SET TASK —
Count the lines in the listing below that contain the string "into". Reply with the number alone.
════════════════
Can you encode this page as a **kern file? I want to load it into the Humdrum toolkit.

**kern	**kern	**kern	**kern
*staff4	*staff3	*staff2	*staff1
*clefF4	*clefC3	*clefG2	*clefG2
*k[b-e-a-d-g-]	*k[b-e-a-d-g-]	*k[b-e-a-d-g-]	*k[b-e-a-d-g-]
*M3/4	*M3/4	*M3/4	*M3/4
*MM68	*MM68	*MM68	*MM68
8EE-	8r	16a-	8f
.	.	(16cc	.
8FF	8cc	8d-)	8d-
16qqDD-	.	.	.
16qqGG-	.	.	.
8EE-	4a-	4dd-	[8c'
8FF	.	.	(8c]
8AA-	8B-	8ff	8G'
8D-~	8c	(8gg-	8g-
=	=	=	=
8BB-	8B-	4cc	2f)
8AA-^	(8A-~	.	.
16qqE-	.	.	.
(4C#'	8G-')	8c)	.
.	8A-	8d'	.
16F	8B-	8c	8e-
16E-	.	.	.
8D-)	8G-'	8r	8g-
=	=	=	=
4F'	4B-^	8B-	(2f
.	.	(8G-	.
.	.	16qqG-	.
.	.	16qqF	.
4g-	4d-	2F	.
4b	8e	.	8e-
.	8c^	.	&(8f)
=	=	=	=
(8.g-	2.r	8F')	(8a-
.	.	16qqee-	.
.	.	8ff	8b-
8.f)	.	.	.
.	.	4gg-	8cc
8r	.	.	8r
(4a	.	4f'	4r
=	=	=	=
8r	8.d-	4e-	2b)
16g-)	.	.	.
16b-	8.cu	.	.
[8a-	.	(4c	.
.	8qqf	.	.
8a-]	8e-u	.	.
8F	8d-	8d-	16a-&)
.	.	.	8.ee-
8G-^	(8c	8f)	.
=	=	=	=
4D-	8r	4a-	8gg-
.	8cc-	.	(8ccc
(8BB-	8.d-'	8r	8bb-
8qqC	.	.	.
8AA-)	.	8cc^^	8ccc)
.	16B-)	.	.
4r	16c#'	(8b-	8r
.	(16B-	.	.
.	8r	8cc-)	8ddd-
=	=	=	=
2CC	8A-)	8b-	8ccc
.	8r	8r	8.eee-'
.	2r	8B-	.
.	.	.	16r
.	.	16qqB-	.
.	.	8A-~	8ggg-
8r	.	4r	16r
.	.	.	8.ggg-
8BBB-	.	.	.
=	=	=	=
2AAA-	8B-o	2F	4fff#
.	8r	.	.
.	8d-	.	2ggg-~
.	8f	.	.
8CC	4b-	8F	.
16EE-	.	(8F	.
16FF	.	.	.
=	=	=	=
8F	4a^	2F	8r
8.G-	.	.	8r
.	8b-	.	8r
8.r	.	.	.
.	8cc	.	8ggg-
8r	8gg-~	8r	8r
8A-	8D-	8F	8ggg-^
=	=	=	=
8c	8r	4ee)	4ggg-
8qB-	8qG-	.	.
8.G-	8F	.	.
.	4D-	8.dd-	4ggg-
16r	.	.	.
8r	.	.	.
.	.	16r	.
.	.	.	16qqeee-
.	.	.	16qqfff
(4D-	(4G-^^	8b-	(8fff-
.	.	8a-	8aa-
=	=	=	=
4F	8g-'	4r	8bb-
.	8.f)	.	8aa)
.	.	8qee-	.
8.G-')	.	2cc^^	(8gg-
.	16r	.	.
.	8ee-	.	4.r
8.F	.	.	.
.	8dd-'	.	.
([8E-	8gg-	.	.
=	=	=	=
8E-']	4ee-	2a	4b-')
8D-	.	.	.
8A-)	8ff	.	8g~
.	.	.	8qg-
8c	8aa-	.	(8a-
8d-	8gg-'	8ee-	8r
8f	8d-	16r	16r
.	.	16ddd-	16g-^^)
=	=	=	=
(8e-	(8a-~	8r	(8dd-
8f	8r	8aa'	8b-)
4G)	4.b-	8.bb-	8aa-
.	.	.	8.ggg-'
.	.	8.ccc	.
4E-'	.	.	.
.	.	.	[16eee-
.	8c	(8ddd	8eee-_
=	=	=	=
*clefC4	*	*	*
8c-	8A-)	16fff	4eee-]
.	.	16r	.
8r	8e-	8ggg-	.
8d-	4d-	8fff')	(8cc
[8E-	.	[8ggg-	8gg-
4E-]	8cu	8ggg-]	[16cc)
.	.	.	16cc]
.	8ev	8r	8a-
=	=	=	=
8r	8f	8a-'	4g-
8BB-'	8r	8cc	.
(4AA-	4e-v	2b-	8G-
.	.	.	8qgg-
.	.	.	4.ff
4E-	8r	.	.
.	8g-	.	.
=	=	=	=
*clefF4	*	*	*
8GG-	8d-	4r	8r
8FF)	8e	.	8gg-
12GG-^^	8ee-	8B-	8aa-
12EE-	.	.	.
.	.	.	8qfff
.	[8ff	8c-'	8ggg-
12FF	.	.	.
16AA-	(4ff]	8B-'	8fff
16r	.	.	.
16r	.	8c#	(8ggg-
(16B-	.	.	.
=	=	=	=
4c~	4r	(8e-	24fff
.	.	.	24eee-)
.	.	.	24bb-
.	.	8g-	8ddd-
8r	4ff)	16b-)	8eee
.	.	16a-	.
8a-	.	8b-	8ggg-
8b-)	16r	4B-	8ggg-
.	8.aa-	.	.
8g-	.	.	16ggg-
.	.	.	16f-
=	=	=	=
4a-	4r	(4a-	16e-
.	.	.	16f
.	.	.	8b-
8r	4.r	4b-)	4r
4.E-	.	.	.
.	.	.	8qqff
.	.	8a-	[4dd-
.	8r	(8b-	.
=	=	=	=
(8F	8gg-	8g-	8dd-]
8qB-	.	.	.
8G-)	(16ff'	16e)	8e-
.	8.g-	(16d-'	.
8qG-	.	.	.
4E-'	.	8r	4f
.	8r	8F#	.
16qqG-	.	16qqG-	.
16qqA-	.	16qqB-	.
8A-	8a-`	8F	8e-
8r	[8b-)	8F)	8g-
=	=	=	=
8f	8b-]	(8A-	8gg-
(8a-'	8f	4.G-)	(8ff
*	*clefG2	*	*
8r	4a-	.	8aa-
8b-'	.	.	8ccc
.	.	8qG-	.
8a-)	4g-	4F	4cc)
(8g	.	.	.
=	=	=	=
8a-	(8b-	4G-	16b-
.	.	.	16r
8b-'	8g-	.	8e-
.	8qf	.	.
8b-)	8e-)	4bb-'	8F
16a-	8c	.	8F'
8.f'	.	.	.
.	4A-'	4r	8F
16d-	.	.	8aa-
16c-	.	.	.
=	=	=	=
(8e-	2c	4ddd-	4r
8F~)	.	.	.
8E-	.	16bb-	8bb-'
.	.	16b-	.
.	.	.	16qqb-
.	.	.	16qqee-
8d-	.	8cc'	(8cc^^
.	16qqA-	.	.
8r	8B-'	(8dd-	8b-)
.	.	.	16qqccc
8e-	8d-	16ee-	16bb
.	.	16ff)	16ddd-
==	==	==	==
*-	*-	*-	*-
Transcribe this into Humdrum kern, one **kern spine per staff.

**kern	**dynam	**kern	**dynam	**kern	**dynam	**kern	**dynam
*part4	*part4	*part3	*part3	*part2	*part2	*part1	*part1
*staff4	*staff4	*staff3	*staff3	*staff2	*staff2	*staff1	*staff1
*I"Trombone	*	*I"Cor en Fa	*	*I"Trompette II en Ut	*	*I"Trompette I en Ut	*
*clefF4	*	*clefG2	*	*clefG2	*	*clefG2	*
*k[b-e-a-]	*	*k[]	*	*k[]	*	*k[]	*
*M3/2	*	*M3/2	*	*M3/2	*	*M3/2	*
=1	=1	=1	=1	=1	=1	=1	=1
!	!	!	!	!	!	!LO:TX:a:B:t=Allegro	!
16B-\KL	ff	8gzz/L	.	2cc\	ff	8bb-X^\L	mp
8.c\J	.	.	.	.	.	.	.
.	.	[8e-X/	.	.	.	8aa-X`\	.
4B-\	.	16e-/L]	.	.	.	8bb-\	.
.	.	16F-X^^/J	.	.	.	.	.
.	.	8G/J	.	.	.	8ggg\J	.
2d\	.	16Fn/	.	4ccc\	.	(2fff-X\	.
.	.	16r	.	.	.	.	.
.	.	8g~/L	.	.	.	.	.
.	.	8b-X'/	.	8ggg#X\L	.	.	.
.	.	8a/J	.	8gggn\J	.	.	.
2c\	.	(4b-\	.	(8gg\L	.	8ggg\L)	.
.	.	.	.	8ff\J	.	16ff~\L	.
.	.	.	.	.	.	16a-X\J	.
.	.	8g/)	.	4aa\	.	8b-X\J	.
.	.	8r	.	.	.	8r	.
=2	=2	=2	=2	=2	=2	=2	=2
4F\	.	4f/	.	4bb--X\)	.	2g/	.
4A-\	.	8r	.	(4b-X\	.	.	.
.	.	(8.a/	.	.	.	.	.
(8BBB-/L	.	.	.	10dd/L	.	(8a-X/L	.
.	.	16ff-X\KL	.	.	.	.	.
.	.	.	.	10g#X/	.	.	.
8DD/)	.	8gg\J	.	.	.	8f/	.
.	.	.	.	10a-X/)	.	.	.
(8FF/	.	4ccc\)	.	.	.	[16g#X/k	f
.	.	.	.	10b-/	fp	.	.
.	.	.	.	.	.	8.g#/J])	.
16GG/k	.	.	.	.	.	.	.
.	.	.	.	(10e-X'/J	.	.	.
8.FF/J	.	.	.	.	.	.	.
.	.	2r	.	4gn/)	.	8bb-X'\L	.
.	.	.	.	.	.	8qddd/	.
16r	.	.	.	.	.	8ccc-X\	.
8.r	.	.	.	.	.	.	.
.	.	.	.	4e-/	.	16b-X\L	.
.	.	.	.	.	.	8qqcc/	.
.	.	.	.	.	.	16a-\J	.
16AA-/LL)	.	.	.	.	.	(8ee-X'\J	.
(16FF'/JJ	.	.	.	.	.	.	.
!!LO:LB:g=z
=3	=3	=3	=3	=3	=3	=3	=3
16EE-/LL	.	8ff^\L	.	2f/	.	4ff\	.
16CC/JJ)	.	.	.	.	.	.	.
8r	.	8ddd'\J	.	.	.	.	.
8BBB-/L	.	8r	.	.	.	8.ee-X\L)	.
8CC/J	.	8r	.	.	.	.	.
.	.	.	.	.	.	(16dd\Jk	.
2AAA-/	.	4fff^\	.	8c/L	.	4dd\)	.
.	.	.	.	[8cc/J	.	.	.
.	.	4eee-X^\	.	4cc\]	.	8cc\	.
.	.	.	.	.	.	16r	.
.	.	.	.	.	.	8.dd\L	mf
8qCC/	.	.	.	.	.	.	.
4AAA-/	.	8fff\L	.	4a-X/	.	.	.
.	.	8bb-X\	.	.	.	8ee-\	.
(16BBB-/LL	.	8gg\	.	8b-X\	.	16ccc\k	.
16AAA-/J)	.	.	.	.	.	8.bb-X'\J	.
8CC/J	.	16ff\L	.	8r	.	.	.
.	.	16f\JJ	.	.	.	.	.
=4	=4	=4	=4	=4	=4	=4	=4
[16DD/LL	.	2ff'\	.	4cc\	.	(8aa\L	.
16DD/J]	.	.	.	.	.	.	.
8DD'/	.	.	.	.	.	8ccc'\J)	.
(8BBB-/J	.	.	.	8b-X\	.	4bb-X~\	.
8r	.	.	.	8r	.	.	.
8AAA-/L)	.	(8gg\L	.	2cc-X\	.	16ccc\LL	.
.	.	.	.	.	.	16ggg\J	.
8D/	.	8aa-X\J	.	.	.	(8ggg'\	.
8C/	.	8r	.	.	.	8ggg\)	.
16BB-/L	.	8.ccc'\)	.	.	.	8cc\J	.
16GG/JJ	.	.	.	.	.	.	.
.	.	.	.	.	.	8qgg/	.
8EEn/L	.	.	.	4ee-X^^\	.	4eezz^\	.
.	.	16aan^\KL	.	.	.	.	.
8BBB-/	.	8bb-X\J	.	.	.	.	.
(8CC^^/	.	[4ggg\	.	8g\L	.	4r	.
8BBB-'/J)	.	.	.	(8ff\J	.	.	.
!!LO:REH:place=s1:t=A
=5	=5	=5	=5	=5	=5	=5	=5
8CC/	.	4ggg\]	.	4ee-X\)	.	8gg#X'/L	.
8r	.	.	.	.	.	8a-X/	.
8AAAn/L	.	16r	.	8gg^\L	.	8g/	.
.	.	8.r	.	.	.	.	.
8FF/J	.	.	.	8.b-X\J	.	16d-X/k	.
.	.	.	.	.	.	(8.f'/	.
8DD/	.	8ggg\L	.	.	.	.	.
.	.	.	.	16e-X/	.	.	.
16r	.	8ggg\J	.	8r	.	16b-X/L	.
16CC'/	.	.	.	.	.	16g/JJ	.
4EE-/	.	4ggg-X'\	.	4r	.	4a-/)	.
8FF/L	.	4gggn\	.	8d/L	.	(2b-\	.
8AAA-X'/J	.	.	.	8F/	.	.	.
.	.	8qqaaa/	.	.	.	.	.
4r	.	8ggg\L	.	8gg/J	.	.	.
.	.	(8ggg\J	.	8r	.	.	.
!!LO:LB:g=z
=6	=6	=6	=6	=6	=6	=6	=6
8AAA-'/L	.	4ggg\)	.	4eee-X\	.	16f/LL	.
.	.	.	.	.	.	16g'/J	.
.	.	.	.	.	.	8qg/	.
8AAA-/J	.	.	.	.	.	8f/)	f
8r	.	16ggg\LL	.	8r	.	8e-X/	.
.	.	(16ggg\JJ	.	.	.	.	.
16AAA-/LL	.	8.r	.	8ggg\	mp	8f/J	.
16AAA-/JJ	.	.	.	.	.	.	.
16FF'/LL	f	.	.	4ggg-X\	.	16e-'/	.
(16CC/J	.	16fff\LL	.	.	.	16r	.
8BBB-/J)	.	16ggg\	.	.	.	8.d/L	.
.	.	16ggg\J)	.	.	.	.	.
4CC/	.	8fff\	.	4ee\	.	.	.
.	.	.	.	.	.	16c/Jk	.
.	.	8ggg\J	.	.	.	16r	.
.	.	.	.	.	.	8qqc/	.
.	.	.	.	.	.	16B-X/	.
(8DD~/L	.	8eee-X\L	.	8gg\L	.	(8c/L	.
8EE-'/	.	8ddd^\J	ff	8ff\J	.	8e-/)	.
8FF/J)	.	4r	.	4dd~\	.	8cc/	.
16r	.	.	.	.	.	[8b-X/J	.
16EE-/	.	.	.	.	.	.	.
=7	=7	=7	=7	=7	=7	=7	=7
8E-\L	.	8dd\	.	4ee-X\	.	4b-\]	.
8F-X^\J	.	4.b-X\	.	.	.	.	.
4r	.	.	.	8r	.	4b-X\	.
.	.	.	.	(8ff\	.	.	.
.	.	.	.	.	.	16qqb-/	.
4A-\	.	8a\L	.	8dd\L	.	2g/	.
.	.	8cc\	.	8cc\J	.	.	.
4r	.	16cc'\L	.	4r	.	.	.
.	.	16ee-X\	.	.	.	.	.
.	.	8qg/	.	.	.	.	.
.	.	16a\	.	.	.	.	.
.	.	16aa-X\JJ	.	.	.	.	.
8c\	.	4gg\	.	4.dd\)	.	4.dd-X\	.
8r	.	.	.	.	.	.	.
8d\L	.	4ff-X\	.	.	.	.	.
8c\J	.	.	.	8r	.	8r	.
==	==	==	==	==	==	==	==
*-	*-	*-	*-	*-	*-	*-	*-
════════════════
RESPONSE BELOW —
2